--- DATA PROVIDED ---
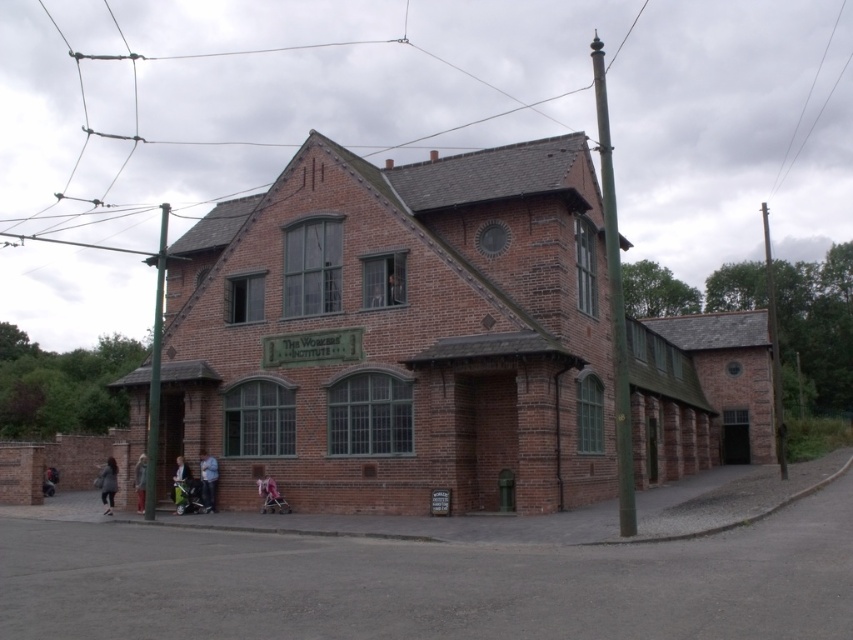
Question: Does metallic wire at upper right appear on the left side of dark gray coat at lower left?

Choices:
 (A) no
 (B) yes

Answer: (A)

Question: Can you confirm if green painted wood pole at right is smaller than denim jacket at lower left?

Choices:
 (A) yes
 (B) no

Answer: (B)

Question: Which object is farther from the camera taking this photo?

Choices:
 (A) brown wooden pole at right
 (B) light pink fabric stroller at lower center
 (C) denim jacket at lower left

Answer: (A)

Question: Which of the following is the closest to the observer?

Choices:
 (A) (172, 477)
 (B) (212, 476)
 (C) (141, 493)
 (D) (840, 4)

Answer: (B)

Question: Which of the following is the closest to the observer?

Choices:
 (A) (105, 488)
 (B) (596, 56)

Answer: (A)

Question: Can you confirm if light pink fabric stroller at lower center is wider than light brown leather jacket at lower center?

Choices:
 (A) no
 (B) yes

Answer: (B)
--
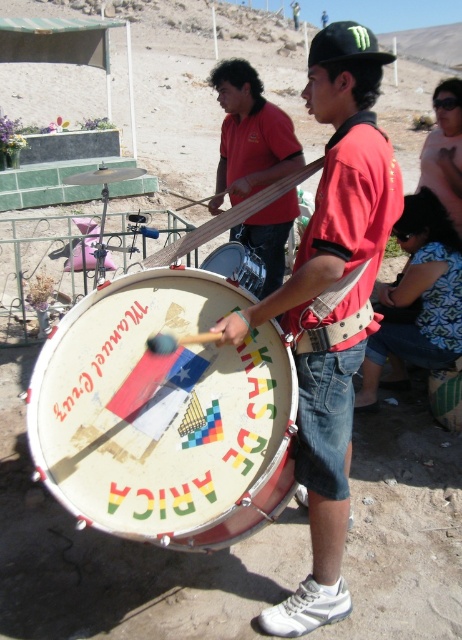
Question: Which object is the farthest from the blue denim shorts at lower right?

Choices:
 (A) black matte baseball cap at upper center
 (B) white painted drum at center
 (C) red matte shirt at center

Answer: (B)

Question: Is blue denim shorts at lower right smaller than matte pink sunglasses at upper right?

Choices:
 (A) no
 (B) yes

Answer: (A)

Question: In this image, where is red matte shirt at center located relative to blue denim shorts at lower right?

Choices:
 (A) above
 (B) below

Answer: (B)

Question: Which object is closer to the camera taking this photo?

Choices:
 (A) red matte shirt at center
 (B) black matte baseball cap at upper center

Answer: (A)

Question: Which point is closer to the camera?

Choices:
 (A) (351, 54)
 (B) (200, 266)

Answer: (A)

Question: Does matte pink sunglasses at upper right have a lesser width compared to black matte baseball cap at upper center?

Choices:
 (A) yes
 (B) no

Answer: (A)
--
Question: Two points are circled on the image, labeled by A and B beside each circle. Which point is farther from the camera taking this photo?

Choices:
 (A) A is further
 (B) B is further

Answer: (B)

--- TASK REQUIREMENTS ---
Pick out every line of the listing above that contains the word "Does", and copy each one. Only matches in the same upper and lower case count.

--- RESULT FOR THIS EXERCISE ---
Question: Does metallic wire at upper right appear on the left side of dark gray coat at lower left?
Question: Does matte pink sunglasses at upper right have a lesser width compared to black matte baseball cap at upper center?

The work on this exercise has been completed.